#### SOURCE RECORDS

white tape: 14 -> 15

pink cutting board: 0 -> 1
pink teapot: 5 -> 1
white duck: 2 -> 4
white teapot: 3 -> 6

...

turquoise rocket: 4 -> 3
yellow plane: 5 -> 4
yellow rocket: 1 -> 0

#### WORK INSTRUCTIONS
What lines in the listing include the string "pink"? Copy them out.

#### THE COMPLETED TASK
pink cutting board: 0 -> 1
pink teapot: 5 -> 1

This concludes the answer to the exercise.